**Problem**
Look through the entries. Copy each line that has the word "right".

**The data**
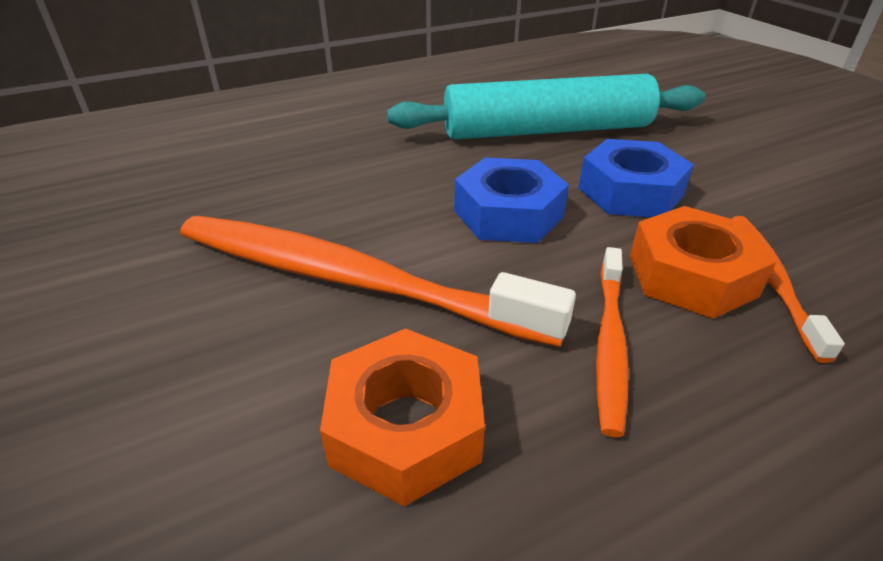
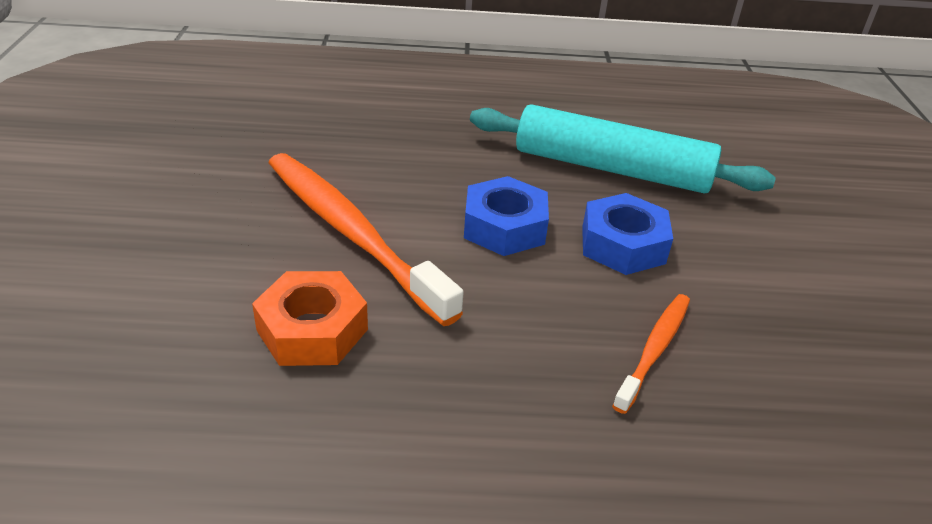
camera: 25 degrees right, 0 degrees up
(610, 344) = (481, 339): orange toothbrush -> none
(691, 275) = (594, 322): orange nut -> none

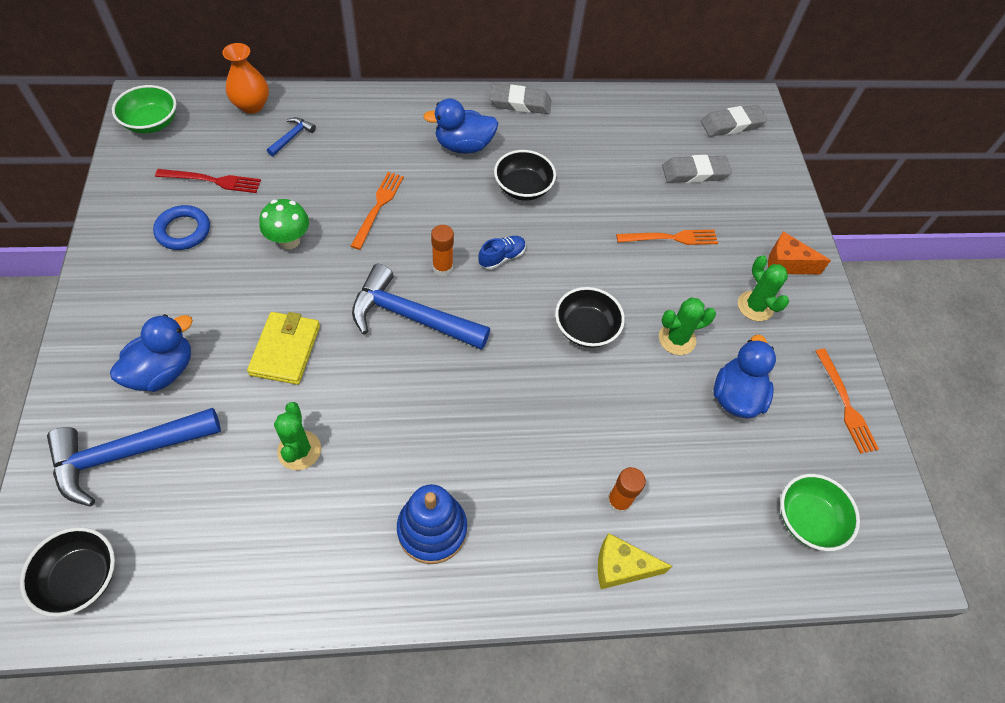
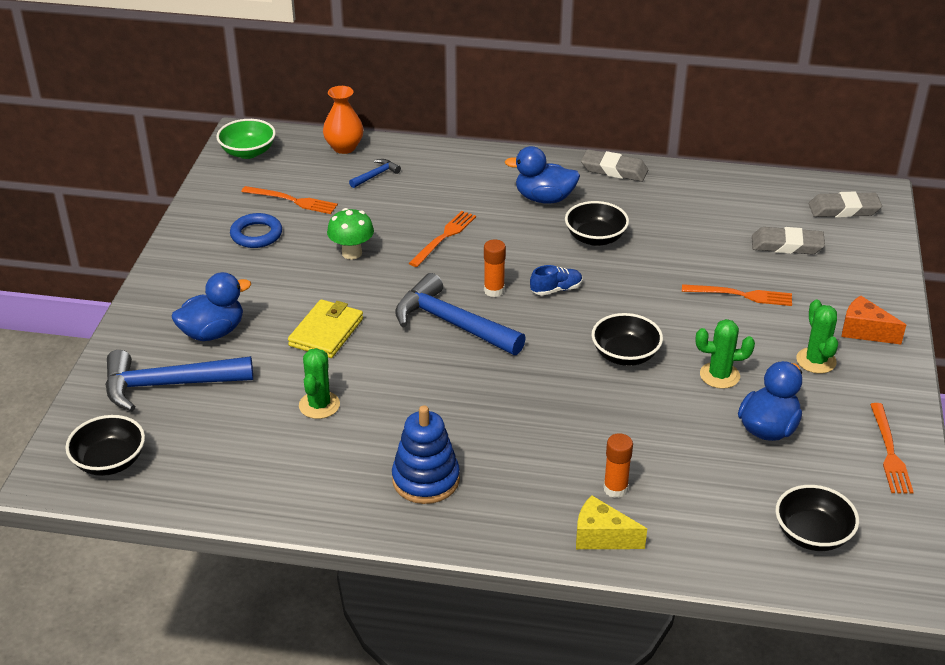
camera: 20 degrees right, 20 degrees down
(212, 181) = (292, 201): red fork -> orange fork
(808, 520) = (812, 534): green bowl -> black bowl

**Result of the task**
camera: 25 degrees right, 0 degrees up
camera: 20 degrees right, 20 degrees down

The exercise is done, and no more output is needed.